# Problem statement
Each record should be output exactly, with every character kept.

Data extracted from a collection
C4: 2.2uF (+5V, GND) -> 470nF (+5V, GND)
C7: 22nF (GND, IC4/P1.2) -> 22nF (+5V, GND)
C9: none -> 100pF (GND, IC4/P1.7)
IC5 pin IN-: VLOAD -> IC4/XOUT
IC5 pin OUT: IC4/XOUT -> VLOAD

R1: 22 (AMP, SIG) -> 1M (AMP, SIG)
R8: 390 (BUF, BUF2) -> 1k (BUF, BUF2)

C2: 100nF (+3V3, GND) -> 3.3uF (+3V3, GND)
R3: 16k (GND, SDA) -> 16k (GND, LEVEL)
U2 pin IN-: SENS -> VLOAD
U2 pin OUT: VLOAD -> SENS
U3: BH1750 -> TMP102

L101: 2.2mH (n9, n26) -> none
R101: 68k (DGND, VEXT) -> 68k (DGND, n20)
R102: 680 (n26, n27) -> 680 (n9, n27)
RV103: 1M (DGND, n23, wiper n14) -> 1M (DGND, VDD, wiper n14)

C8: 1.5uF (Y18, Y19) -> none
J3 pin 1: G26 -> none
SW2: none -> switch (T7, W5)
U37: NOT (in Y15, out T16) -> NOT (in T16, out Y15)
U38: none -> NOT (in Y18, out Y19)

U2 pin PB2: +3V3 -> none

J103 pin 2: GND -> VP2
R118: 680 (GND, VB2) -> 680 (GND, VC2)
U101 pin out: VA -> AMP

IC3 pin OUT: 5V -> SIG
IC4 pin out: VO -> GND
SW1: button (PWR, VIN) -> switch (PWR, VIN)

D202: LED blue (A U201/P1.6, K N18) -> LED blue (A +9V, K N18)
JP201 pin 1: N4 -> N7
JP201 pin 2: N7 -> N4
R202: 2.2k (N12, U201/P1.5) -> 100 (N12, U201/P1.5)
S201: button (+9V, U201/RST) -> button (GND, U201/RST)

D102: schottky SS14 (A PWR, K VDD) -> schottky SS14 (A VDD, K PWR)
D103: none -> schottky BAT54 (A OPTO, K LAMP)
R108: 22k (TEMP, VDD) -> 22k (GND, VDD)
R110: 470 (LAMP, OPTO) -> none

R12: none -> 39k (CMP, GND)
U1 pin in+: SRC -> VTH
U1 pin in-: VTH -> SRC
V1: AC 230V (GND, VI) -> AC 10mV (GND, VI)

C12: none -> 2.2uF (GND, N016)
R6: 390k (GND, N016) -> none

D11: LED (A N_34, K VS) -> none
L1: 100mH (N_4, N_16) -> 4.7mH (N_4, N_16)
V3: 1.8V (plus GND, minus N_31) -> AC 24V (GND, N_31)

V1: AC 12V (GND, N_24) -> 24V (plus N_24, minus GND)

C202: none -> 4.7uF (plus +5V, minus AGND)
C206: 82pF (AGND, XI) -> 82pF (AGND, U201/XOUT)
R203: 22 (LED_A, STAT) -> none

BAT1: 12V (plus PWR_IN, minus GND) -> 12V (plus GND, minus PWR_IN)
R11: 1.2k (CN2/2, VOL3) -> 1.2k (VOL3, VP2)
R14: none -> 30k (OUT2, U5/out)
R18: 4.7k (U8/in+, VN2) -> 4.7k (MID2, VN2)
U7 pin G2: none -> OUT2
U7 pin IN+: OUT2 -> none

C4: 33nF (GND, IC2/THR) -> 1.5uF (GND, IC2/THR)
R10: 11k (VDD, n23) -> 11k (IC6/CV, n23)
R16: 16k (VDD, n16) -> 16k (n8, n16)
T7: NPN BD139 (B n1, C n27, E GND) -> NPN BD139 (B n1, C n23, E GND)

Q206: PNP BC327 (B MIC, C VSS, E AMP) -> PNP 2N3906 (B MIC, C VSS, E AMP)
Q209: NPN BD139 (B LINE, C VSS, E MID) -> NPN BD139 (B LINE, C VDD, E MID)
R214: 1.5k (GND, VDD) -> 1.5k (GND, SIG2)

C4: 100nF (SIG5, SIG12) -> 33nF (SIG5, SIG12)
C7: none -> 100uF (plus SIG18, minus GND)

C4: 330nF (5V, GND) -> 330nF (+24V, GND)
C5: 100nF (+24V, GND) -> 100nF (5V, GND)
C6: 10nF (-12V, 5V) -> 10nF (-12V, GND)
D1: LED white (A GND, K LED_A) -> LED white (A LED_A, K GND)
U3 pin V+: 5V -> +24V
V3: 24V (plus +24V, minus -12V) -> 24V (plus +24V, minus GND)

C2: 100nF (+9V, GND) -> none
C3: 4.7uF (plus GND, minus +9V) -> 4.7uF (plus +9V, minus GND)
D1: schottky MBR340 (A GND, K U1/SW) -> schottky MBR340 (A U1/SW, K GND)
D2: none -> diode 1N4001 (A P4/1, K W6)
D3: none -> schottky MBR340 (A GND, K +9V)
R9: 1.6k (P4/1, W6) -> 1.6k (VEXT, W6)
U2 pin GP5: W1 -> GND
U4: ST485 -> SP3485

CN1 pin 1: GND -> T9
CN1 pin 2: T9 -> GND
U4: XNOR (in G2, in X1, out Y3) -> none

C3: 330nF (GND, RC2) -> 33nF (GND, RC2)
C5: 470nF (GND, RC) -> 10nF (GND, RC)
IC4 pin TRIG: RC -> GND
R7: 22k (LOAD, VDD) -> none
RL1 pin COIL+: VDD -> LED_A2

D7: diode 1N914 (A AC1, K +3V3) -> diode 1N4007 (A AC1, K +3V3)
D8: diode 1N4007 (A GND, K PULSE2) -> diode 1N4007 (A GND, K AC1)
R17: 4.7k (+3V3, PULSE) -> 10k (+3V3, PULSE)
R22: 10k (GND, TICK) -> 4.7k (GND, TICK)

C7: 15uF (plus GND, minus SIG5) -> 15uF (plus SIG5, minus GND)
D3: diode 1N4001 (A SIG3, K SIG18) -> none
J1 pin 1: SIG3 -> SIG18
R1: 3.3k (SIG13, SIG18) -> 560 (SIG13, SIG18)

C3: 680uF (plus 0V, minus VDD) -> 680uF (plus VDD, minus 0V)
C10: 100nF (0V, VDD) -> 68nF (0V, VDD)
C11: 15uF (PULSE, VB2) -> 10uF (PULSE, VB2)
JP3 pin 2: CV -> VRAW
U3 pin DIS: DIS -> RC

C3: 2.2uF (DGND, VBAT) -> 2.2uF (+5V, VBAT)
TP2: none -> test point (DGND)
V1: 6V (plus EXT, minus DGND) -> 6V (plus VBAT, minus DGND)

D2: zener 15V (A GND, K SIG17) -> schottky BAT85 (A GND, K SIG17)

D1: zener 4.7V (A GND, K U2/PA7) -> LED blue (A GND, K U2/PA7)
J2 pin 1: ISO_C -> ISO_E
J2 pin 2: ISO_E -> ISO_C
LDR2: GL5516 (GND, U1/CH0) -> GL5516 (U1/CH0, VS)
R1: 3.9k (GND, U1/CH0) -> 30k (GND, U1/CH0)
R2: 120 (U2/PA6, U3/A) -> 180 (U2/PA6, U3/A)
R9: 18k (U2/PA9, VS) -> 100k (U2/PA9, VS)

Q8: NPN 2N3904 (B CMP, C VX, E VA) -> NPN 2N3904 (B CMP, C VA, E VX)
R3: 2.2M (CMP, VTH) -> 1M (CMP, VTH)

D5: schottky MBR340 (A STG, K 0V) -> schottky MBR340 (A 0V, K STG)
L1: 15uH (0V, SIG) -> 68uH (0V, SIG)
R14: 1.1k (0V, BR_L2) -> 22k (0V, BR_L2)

# Exercise result
C4: 2.2uF (+5V, GND) -> 470nF (+5V, GND)
C7: 22nF (GND, IC4/P1.2) -> 22nF (+5V, GND)
C9: none -> 100pF (GND, IC4/P1.7)
IC5 pin IN-: VLOAD -> IC4/XOUT
IC5 pin OUT: IC4/XOUT -> VLOAD

R1: 22 (AMP, SIG) -> 1M (AMP, SIG)
R8: 390 (BUF, BUF2) -> 1k (BUF, BUF2)

C2: 100nF (+3V3, GND) -> 3.3uF (+3V3, GND)
R3: 16k (GND, SDA) -> 16k (GND, LEVEL)
U2 pin IN-: SENS -> VLOAD
U2 pin OUT: VLOAD -> SENS
U3: BH1750 -> TMP102

L101: 2.2mH (n9, n26) -> none
R101: 68k (DGND, VEXT) -> 68k (DGND, n20)
R102: 680 (n26, n27) -> 680 (n9, n27)
RV103: 1M (DGND, n23, wiper n14) -> 1M (DGND, VDD, wiper n14)

C8: 1.5uF (Y18, Y19) -> none
J3 pin 1: G26 -> none
SW2: none -> switch (T7, W5)
U37: NOT (in Y15, out T16) -> NOT (in T16, out Y15)
U38: none -> NOT (in Y18, out Y19)

U2 pin PB2: +3V3 -> none

J103 pin 2: GND -> VP2
R118: 680 (GND, VB2) -> 680 (GND, VC2)
U101 pin out: VA -> AMP

IC3 pin OUT: 5V -> SIG
IC4 pin out: VO -> GND
SW1: button (PWR, VIN) -> switch (PWR, VIN)

D202: LED blue (A U201/P1.6, K N18) -> LED blue (A +9V, K N18)
JP201 pin 1: N4 -> N7
JP201 pin 2: N7 -> N4
R202: 2.2k (N12, U201/P1.5) -> 100 (N12, U201/P1.5)
S201: button (+9V, U201/RST) -> button (GND, U201/RST)

D102: schottky SS14 (A PWR, K VDD) -> schottky SS14 (A VDD, K PWR)
D103: none -> schottky BAT54 (A OPTO, K LAMP)
R108: 22k (TEMP, VDD) -> 22k (GND, VDD)
R110: 470 (LAMP, OPTO) -> none

R12: none -> 39k (CMP, GND)
U1 pin in+: SRC -> VTH
U1 pin in-: VTH -> SRC
V1: AC 230V (GND, VI) -> AC 10mV (GND, VI)

C12: none -> 2.2uF (GND, N016)
R6: 390k (GND, N016) -> none

D11: LED (A N_34, K VS) -> none
L1: 100mH (N_4, N_16) -> 4.7mH (N_4, N_16)
V3: 1.8V (plus GND, minus N_31) -> AC 24V (GND, N_31)

V1: AC 12V (GND, N_24) -> 24V (plus N_24, minus GND)

C202: none -> 4.7uF (plus +5V, minus AGND)
C206: 82pF (AGND, XI) -> 82pF (AGND, U201/XOUT)
R203: 22 (LED_A, STAT) -> none

BAT1: 12V (plus PWR_IN, minus GND) -> 12V (plus GND, minus PWR_IN)
R11: 1.2k (CN2/2, VOL3) -> 1.2k (VOL3, VP2)
R14: none -> 30k (OUT2, U5/out)
R18: 4.7k (U8/in+, VN2) -> 4.7k (MID2, VN2)
U7 pin G2: none -> OUT2
U7 pin IN+: OUT2 -> none

C4: 33nF (GND, IC2/THR) -> 1.5uF (GND, IC2/THR)
R10: 11k (VDD, n23) -> 11k (IC6/CV, n23)
R16: 16k (VDD, n16) -> 16k (n8, n16)
T7: NPN BD139 (B n1, C n27, E GND) -> NPN BD139 (B n1, C n23, E GND)

Q206: PNP BC327 (B MIC, C VSS, E AMP) -> PNP 2N3906 (B MIC, C VSS, E AMP)
Q209: NPN BD139 (B LINE, C VSS, E MID) -> NPN BD139 (B LINE, C VDD, E MID)
R214: 1.5k (GND, VDD) -> 1.5k (GND, SIG2)

C4: 100nF (SIG5, SIG12) -> 33nF (SIG5, SIG12)
C7: none -> 100uF (plus SIG18, minus GND)

C4: 330nF (5V, GND) -> 330nF (+24V, GND)
C5: 100nF (+24V, GND) -> 100nF (5V, GND)
C6: 10nF (-12V, 5V) -> 10nF (-12V, GND)
D1: LED white (A GND, K LED_A) -> LED white (A LED_A, K GND)
U3 pin V+: 5V -> +24V
V3: 24V (plus +24V, minus -12V) -> 24V (plus +24V, minus GND)

C2: 100nF (+9V, GND) -> none
C3: 4.7uF (plus GND, minus +9V) -> 4.7uF (plus +9V, minus GND)
D1: schottky MBR340 (A GND, K U1/SW) -> schottky MBR340 (A U1/SW, K GND)
D2: none -> diode 1N4001 (A P4/1, K W6)
D3: none -> schottky MBR340 (A GND, K +9V)
R9: 1.6k (P4/1, W6) -> 1.6k (VEXT, W6)
U2 pin GP5: W1 -> GND
U4: ST485 -> SP3485

CN1 pin 1: GND -> T9
CN1 pin 2: T9 -> GND
U4: XNOR (in G2, in X1, out Y3) -> none

C3: 330nF (GND, RC2) -> 33nF (GND, RC2)
C5: 470nF (GND, RC) -> 10nF (GND, RC)
IC4 pin TRIG: RC -> GND
R7: 22k (LOAD, VDD) -> none
RL1 pin COIL+: VDD -> LED_A2

D7: diode 1N914 (A AC1, K +3V3) -> diode 1N4007 (A AC1, K +3V3)
D8: diode 1N4007 (A GND, K PULSE2) -> diode 1N4007 (A GND, K AC1)
R17: 4.7k (+3V3, PULSE) -> 10k (+3V3, PULSE)
R22: 10k (GND, TICK) -> 4.7k (GND, TICK)

C7: 15uF (plus GND, minus SIG5) -> 15uF (plus SIG5, minus GND)
D3: diode 1N4001 (A SIG3, K SIG18) -> none
J1 pin 1: SIG3 -> SIG18
R1: 3.3k (SIG13, SIG18) -> 560 (SIG13, SIG18)

C3: 680uF (plus 0V, minus VDD) -> 680uF (plus VDD, minus 0V)
C10: 100nF (0V, VDD) -> 68nF (0V, VDD)
C11: 15uF (PULSE, VB2) -> 10uF (PULSE, VB2)
JP3 pin 2: CV -> VRAW
U3 pin DIS: DIS -> RC

C3: 2.2uF (DGND, VBAT) -> 2.2uF (+5V, VBAT)
TP2: none -> test point (DGND)
V1: 6V (plus EXT, minus DGND) -> 6V (plus VBAT, minus DGND)

D2: zener 15V (A GND, K SIG17) -> schottky BAT85 (A GND, K SIG17)

D1: zener 4.7V (A GND, K U2/PA7) -> LED blue (A GND, K U2/PA7)
J2 pin 1: ISO_C -> ISO_E
J2 pin 2: ISO_E -> ISO_C
LDR2: GL5516 (GND, U1/CH0) -> GL5516 (U1/CH0, VS)
R1: 3.9k (GND, U1/CH0) -> 30k (GND, U1/CH0)
R2: 120 (U2/PA6, U3/A) -> 180 (U2/PA6, U3/A)
R9: 18k (U2/PA9, VS) -> 100k (U2/PA9, VS)

Q8: NPN 2N3904 (B CMP, C VX, E VA) -> NPN 2N3904 (B CMP, C VA, E VX)
R3: 2.2M (CMP, VTH) -> 1M (CMP, VTH)

D5: schottky MBR340 (A STG, K 0V) -> schottky MBR340 (A 0V, K STG)
L1: 15uH (0V, SIG) -> 68uH (0V, SIG)
R14: 1.1k (0V, BR_L2) -> 22k (0V, BR_L2)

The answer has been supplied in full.